- _SUPPLIED MATERIAL_:
------------------------------------------------------------

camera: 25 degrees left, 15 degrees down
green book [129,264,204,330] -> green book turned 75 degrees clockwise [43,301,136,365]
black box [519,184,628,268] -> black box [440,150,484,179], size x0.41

------------------------------------------------------------

- _WORK INSTRUCTION_: Which of the lines above hold the word "degrees"? Copy each one.

- _ANSWER SECTION_:
camera: 25 degrees left, 15 degrees down
green book [129,264,204,330] -> green book turned 75 degrees clockwise [43,301,136,365]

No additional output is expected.